Below are entries; output exactly the lines from the one with "C8: 1nF (COM, W36) -> 1.5nF (COM, W36)" to the one with "T1: NMOS IRF540", both included, and nothing else.
----
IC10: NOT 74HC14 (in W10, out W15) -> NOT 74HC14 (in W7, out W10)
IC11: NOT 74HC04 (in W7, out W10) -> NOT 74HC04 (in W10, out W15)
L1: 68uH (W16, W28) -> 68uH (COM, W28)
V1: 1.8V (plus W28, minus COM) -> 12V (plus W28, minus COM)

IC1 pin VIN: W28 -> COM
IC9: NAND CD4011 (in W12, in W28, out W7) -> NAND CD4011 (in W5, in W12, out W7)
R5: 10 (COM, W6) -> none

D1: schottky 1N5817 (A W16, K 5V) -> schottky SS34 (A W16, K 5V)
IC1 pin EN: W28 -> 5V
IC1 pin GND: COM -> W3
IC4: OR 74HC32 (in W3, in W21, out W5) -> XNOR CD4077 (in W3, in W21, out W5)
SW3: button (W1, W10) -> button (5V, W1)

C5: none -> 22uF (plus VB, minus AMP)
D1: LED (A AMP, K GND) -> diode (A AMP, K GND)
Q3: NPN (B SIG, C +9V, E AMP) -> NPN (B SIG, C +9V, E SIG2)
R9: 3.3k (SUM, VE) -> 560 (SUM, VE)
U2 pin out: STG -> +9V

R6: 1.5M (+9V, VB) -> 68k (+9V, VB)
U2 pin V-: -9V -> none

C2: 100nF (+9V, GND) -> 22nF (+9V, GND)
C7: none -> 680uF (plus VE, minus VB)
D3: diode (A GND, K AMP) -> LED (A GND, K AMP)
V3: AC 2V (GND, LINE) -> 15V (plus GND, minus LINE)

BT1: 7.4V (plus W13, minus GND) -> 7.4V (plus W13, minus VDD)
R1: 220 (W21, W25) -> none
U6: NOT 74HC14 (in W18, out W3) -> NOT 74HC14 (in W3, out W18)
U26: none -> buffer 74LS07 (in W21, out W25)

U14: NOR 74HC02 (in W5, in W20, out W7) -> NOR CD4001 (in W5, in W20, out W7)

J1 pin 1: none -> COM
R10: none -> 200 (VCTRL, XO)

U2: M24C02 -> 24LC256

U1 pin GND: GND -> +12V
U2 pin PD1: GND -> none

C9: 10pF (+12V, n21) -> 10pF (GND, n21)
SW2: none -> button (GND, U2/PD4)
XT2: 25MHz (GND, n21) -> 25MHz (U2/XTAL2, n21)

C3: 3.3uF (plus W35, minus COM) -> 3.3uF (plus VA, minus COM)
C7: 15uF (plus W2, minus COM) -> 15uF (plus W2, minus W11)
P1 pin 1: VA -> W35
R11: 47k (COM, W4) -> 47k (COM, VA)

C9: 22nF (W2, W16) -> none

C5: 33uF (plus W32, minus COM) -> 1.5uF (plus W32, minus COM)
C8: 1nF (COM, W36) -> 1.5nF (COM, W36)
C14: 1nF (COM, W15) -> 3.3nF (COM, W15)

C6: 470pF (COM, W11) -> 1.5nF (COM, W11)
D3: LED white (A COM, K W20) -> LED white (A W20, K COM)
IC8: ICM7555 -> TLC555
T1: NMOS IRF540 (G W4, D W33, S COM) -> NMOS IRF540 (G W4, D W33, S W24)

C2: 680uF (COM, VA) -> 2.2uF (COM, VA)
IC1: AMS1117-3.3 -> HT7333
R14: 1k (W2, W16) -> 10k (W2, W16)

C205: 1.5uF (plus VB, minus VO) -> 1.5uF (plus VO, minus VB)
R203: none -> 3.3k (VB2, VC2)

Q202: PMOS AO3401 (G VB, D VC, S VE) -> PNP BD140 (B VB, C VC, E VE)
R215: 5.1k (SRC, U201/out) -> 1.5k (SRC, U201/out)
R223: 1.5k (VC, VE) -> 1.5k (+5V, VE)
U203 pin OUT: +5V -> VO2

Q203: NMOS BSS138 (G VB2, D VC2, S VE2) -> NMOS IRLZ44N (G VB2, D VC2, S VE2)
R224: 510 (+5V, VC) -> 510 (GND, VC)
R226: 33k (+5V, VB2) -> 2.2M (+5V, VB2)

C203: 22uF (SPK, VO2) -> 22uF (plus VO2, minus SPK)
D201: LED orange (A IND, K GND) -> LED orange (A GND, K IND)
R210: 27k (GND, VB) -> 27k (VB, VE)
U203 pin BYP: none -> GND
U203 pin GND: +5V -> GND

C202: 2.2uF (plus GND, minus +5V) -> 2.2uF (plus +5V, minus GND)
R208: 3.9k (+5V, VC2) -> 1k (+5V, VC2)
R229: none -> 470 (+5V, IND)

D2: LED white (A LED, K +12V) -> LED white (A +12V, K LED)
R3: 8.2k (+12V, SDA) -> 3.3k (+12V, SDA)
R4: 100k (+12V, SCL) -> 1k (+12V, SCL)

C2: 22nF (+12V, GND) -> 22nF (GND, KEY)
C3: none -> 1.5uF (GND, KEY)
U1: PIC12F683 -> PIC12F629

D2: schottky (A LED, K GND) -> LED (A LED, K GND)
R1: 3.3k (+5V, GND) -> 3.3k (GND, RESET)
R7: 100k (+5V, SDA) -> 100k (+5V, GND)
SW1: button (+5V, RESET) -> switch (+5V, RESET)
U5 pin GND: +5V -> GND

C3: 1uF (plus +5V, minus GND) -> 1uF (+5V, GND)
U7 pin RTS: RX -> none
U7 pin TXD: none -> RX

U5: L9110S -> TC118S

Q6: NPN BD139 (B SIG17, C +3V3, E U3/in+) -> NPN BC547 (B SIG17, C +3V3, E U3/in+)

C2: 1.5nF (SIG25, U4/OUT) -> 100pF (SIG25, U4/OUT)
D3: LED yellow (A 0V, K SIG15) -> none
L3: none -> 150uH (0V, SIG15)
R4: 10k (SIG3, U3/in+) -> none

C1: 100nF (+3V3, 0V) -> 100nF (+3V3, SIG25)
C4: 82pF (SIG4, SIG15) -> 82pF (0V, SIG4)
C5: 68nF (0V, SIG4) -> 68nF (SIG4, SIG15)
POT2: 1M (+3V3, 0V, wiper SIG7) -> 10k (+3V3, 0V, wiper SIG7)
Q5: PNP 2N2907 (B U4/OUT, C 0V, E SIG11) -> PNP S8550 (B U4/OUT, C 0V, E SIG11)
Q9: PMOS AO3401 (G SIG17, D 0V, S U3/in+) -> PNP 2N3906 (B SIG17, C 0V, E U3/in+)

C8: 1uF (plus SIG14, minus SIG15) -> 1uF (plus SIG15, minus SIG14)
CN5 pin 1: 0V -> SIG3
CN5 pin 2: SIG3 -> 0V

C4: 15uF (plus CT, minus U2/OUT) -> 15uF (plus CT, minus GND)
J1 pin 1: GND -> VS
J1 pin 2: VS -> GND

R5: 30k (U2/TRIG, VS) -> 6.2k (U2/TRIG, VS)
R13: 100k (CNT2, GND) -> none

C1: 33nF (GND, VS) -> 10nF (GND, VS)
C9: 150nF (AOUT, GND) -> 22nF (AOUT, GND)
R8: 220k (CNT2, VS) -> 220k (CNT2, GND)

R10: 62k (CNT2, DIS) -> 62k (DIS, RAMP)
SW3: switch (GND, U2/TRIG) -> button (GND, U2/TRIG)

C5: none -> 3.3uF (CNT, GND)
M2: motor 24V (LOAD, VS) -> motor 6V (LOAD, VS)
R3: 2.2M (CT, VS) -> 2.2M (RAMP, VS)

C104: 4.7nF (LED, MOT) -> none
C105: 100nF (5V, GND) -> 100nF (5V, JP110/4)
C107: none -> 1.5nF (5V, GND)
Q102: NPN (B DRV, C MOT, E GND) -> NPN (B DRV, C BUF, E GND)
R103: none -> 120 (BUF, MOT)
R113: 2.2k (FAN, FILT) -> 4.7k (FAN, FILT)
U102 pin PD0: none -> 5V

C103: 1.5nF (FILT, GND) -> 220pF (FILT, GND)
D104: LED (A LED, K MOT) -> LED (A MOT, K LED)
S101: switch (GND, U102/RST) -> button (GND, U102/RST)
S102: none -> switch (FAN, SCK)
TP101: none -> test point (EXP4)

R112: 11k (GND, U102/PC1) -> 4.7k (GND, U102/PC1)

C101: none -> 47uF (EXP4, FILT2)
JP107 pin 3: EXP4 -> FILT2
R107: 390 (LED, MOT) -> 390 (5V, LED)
----
# OUTPUT FOR THIS TASK:
C8: 1nF (COM, W36) -> 1.5nF (COM, W36)
C14: 1nF (COM, W15) -> 3.3nF (COM, W15)

C6: 470pF (COM, W11) -> 1.5nF (COM, W11)
D3: LED white (A COM, K W20) -> LED white (A W20, K COM)
IC8: ICM7555 -> TLC555
T1: NMOS IRF540 (G W4, D W33, S COM) -> NMOS IRF540 (G W4, D W33, S W24)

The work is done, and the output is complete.